▶ **EXERCISE INPUTS**:
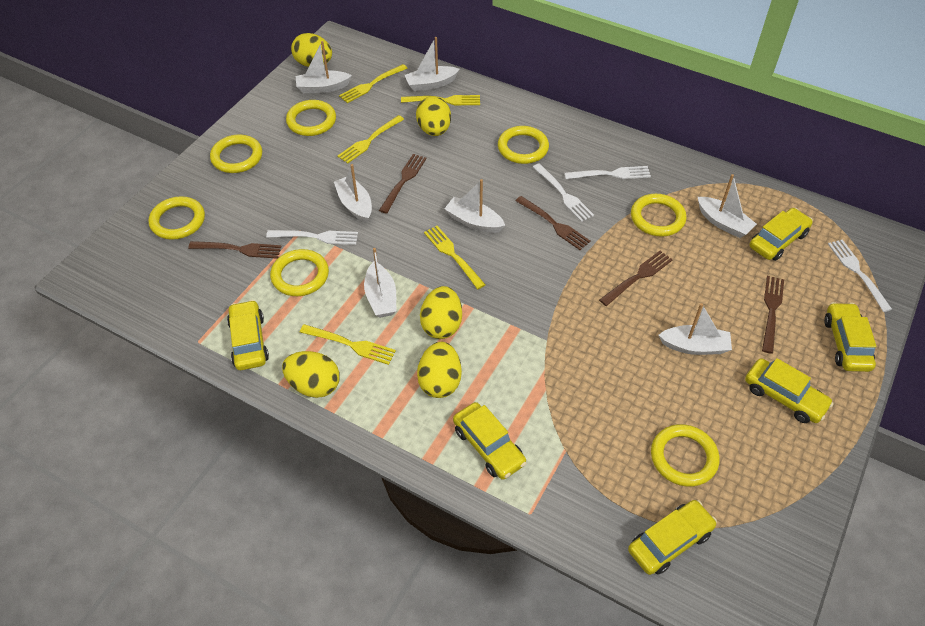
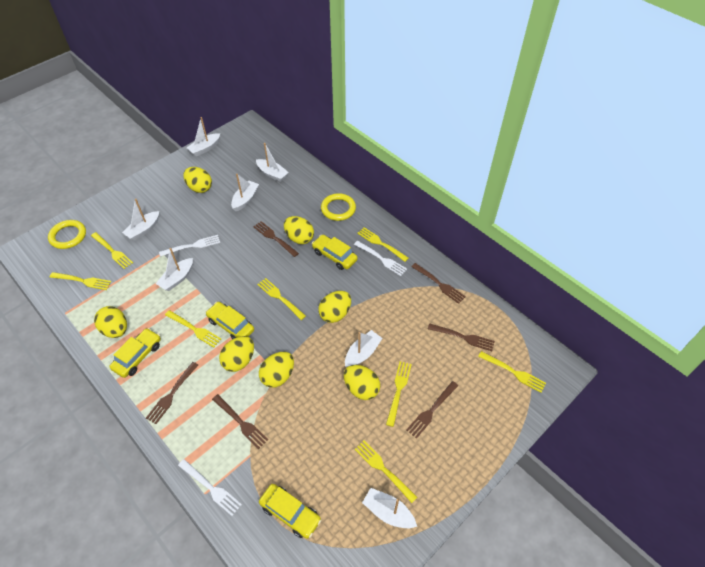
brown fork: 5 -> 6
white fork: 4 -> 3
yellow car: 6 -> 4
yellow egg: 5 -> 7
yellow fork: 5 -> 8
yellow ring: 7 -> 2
--
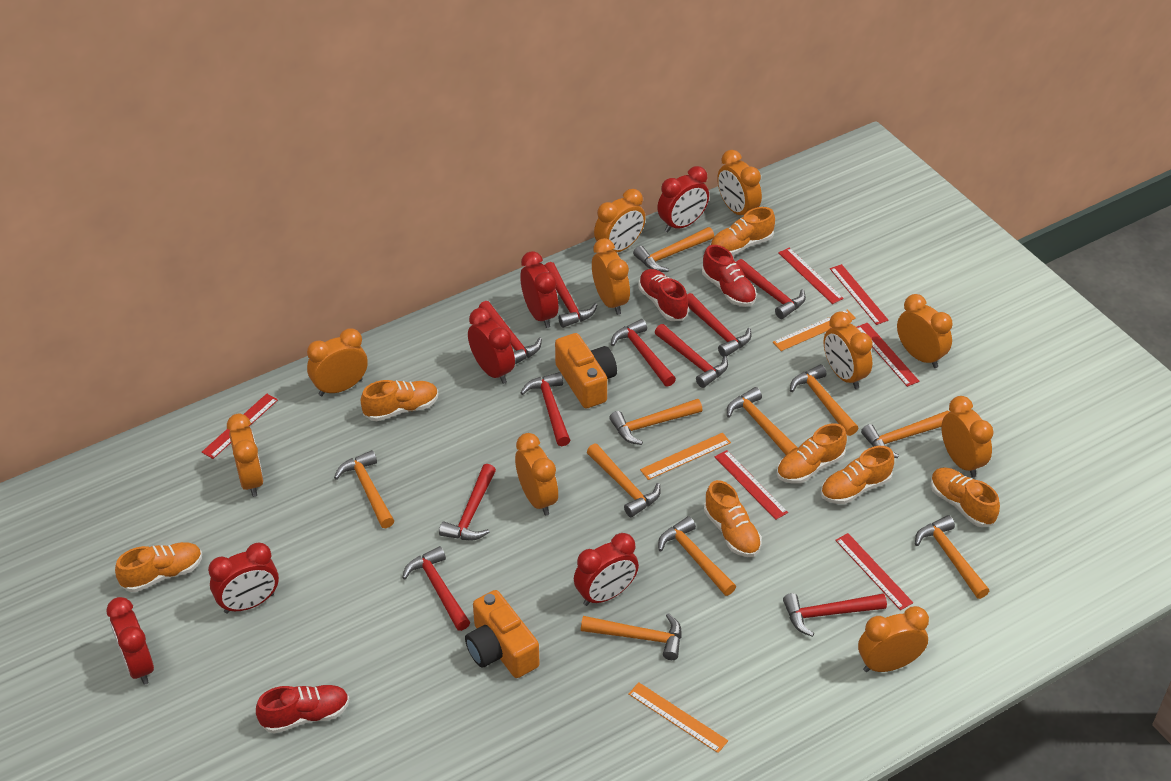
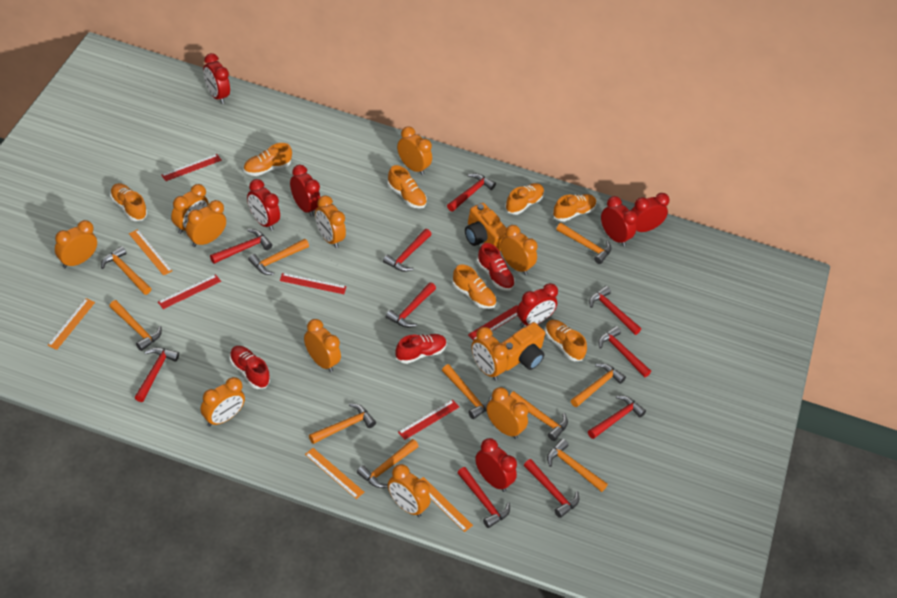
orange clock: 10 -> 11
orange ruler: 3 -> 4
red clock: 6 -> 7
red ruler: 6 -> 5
...
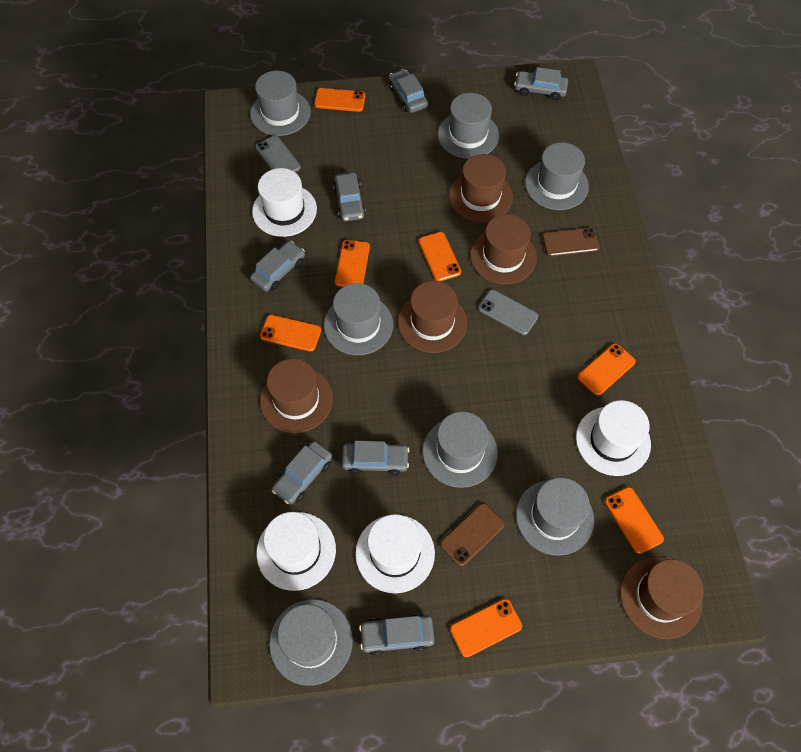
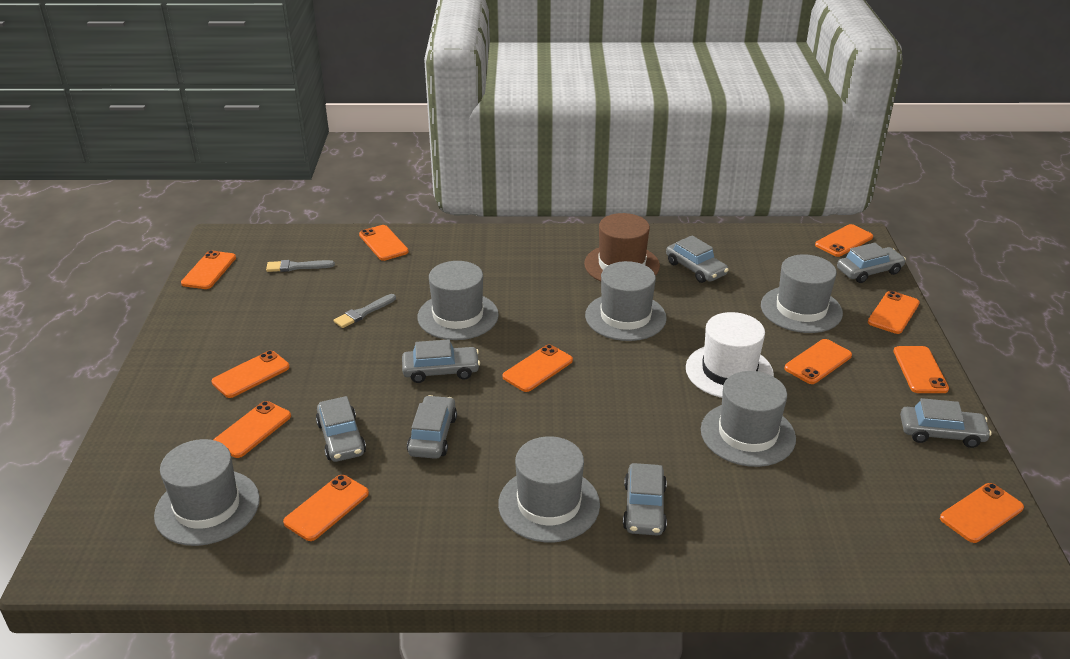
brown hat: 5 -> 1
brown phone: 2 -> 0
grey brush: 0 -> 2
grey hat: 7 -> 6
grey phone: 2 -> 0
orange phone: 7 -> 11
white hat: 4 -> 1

▶ **WHAT YOU ARE ASKED TO DO**: In the entries above, the lines between the one holding "yellow car: 6 -> 4" and the one holding "yellow ring: 7 -> 2", inclusive, are to be printed exactly as written, and those alone.

▶ **PROBLEM SOLUTION**:
yellow car: 6 -> 4
yellow egg: 5 -> 7
yellow fork: 5 -> 8
yellow ring: 7 -> 2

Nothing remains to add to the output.